TASK DETAILS. Please transcribe all of the entries exactly, leaving out any images.

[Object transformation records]
╭──

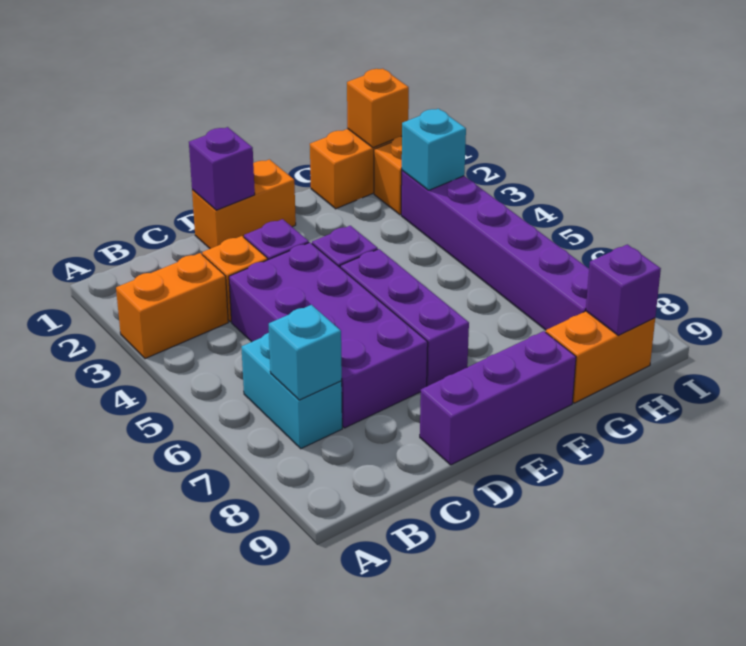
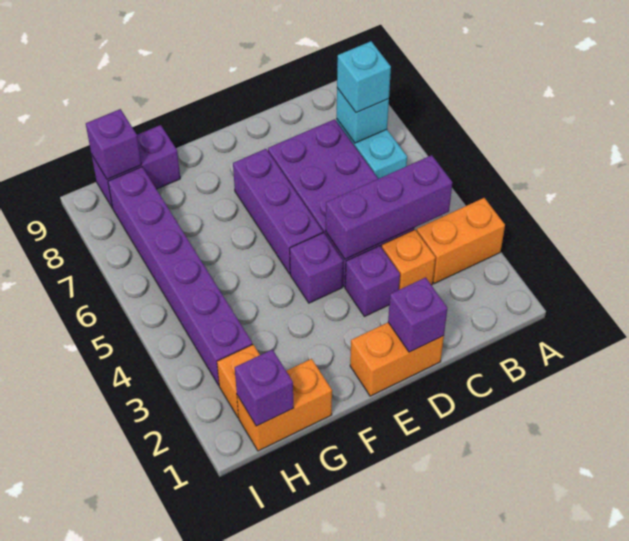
purple brick D9:F9 level 1 -> purple brick B4:D4 level 2
orange brick G9:H9 level 1 -> purple brick G9:H9 level 1
orange brick H1 level 2 -> purple brick H1 level 2
cyan brick H3 level 2 -> cyan brick B7 level 3

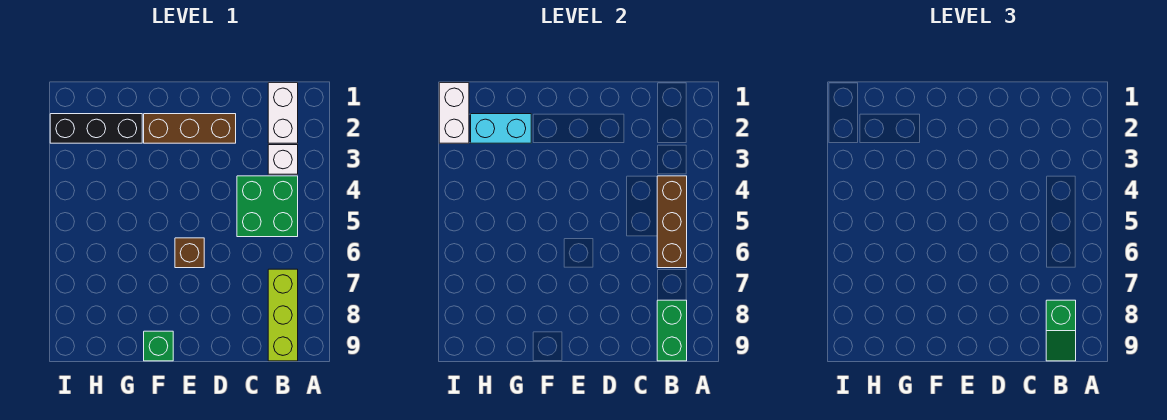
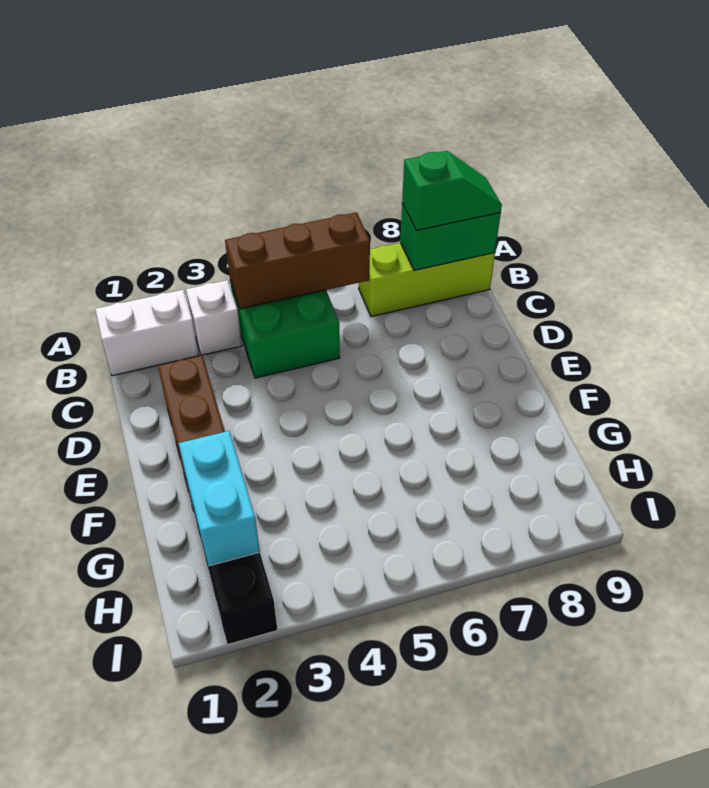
brown brick E6 level 1 -> none
green brick F9 level 1 -> none
white brick I1:I2 level 2 -> none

╰──

WRITTEN REPLY.
purple brick D9:F9 level 1 -> purple brick B4:D4 level 2
orange brick G9:H9 level 1 -> purple brick G9:H9 level 1
orange brick H1 level 2 -> purple brick H1 level 2
cyan brick H3 level 2 -> cyan brick B7 level 3

brown brick E6 level 1 -> none
green brick F9 level 1 -> none
white brick I1:I2 level 2 -> none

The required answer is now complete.